EXERCISE DETAILS =
Transcribe exactly the line containing "camera: 65 degrees left, 25 degrees up" and every line after it, through the end of the records below.

DATA TO EXAMINE =

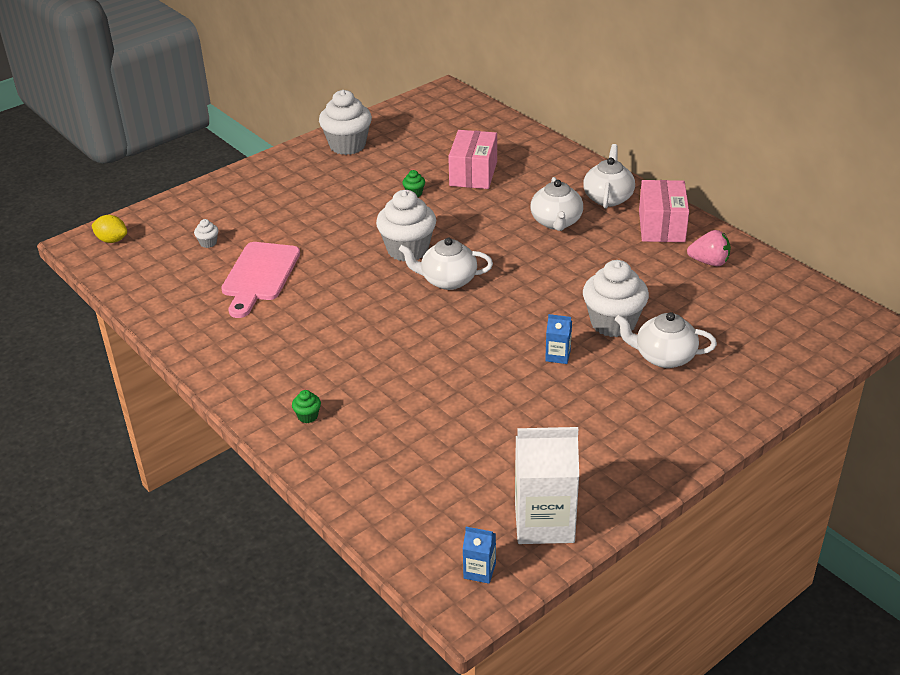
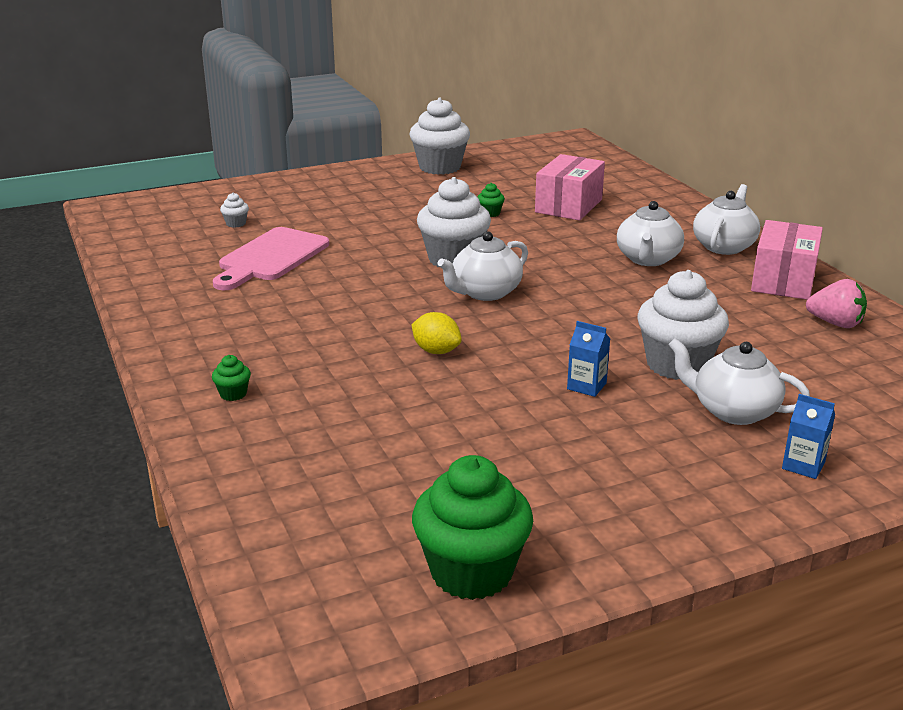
camera: 15 degrees right, 10 degrees down
yellow lemon [91,215,127,243] -> yellow lemon moved to [412,312,462,354]
white teapot [399,238,493,290] -> white teapot turned 60 degrees counterclockwise [437,231,528,301]
blue carton [463,527,496,584] -> blue carton moved to [782,394,835,479]
white carton [515,427,579,544] -> green cupcake [412,455,533,600]

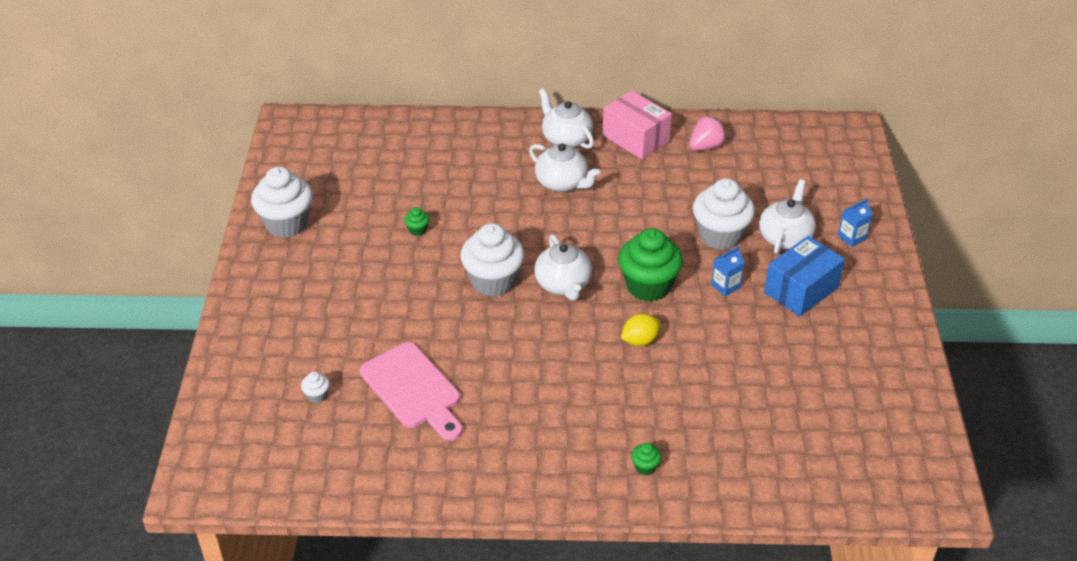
camera: 65 degrees left, 15 degrees up
green cupcake [412,455,533,600] -> green cupcake moved to [618,228,683,302]
pink box [535,154,605,221] -> none
white teapot [668,338,810,425] -> white teapot turned 150 degrees clockwise [759,180,816,254]
none -> blue box [764,236,845,316]

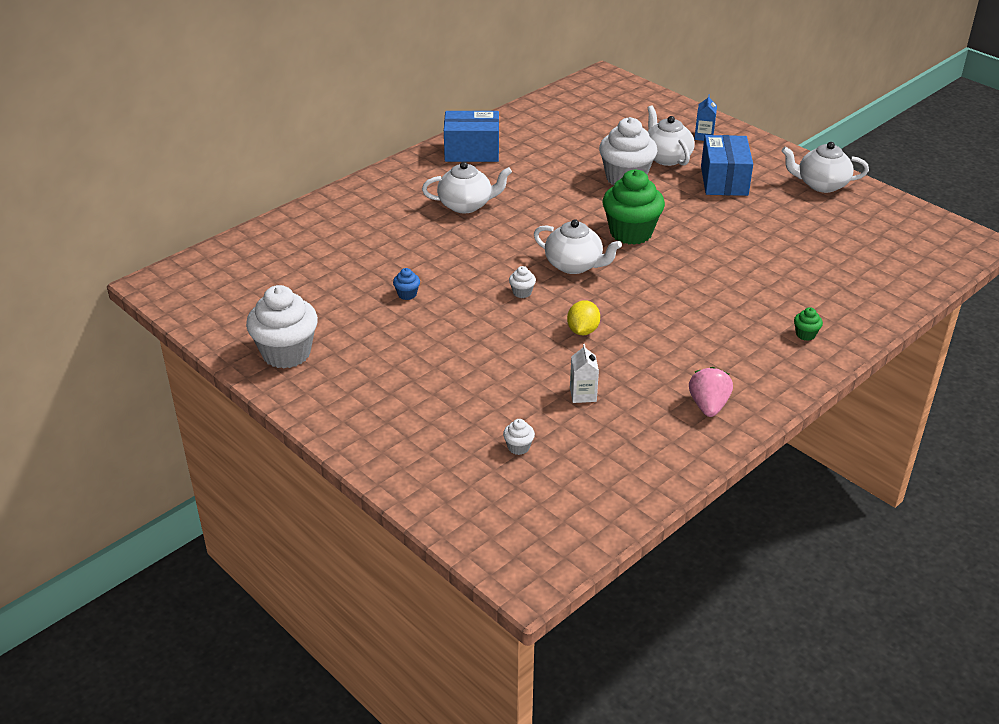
camera: 45 degrees left, 5 degrees down
pink cutting board [360,342,463,441] -> white carton [570,344,599,403]
green cupcake [404,207,430,236] -> blue cupcake [393,268,420,300]
white cupcake [460,223,525,297] -> white cupcake [509,266,536,298], size x0.41
white teapot [539,88,594,149] -> white teapot moved to [781,142,869,193]
pink box [602,90,672,159] -> blue box [444,111,499,162]
yellow lemon [621,314,661,346] -> yellow lemon moved to [567,300,600,335]
pink strawberry [689,116,726,151] -> pink strawberry moved to [689,367,733,417]
blue carton [711,246,745,296] -> none

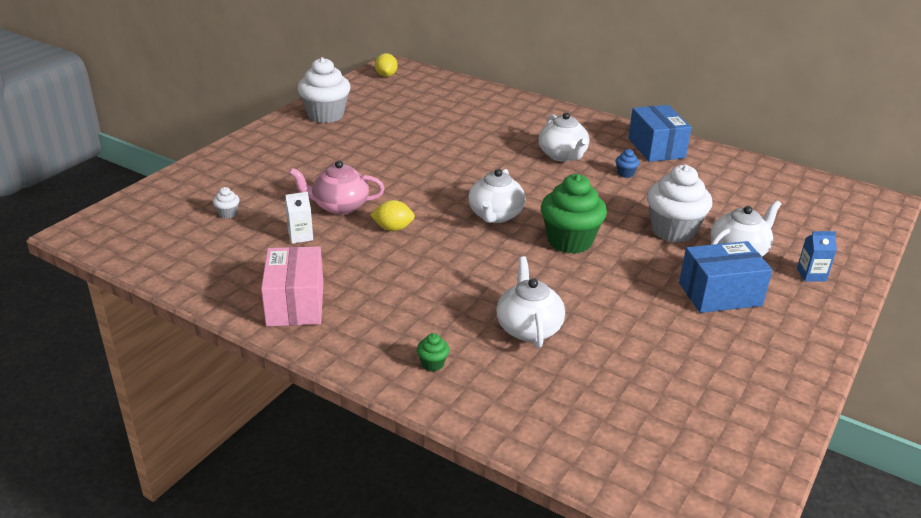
camera: 75 degrees right, 5 degrees down
blue cupcake [393,268,420,300] -> blue cupcake moved to [616,149,639,178]
white cupcake [509,266,536,298] -> none
pink strawberry [689,367,733,417] -> pink box [261,246,323,326]
white teapot [781,142,869,193] -> white teapot moved to [496,256,565,348]
none -> pink teapot [289,161,385,215]
none -> yellow lemon [375,53,397,77]

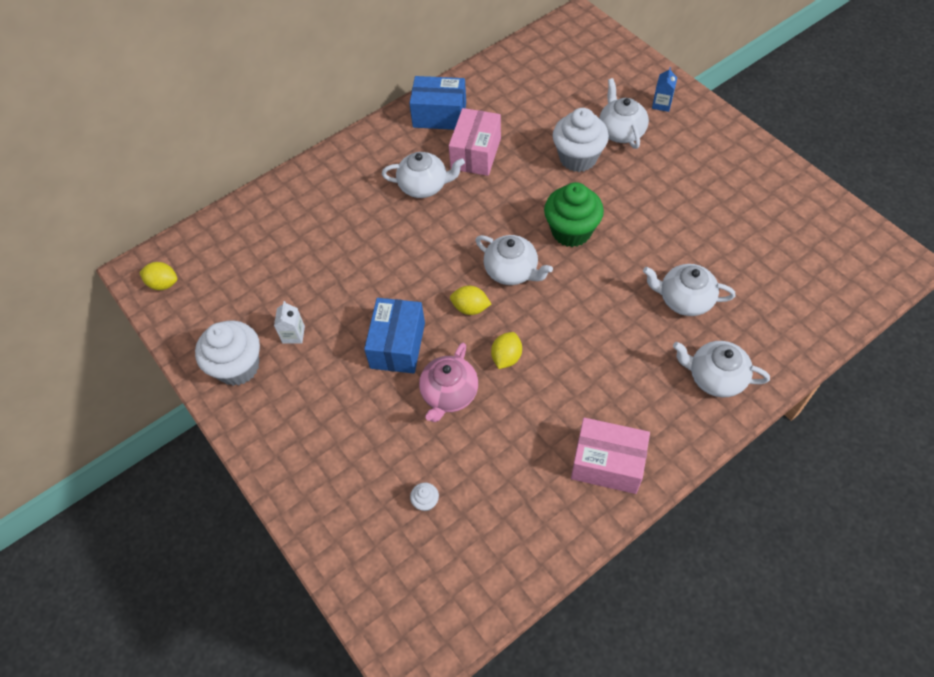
camera: 65 degrees left, 25 degrees up
white carton [285,192,313,244] -> white carton moved to [274,301,305,344]
green cupcake [417,333,449,371] -> white teapot [673,341,770,397]
blue cupcake [616,149,639,178] -> pink box [449,108,501,176]
blue box [679,241,772,313] -> blue box moved to [364,298,425,373]
none -> yellow lemon [450,286,491,315]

RESPONSE AREA =
camera: 65 degrees left, 25 degrees up
white carton [285,192,313,244] -> white carton moved to [274,301,305,344]
green cupcake [417,333,449,371] -> white teapot [673,341,770,397]
blue cupcake [616,149,639,178] -> pink box [449,108,501,176]
blue box [679,241,772,313] -> blue box moved to [364,298,425,373]
none -> yellow lemon [450,286,491,315]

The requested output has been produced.